## [GIVEN RECORDS]
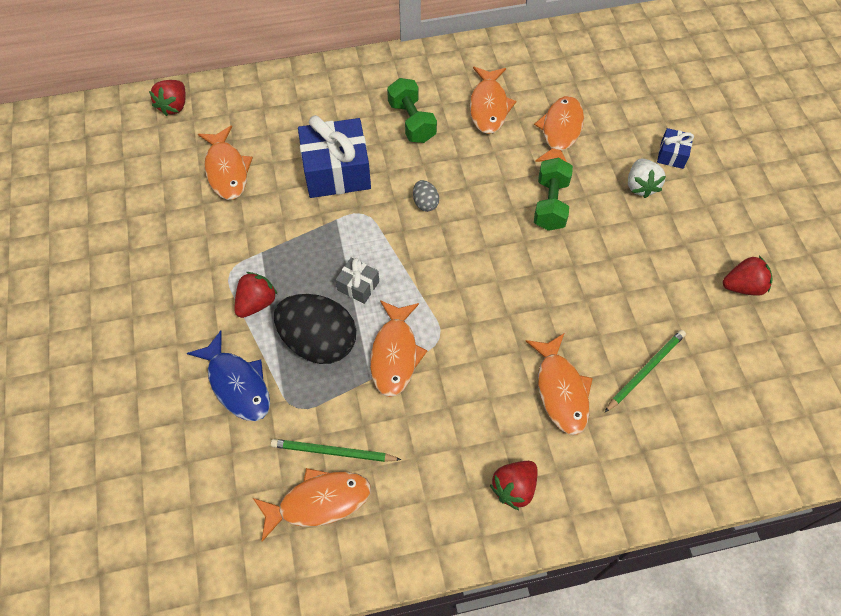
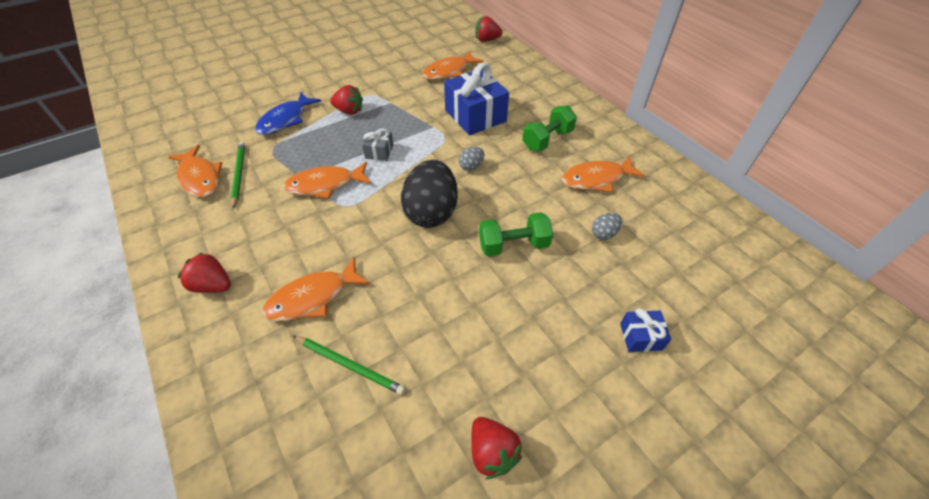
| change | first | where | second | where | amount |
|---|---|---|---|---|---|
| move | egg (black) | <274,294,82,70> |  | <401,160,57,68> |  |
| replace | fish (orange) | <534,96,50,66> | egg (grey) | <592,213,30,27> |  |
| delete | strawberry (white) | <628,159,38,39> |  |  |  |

## [WHAT THE TASK REQUIRES]
What you give back should be the lines from the one with "replace | fish" to the end of the data, copied exactly, both ends included.

## [WRITTEN REPLY]
| replace | fish (orange) | <534,96,50,66> | egg (grey) | <592,213,30,27> |  |
| delete | strawberry (white) | <628,159,38,39> |  |  |  |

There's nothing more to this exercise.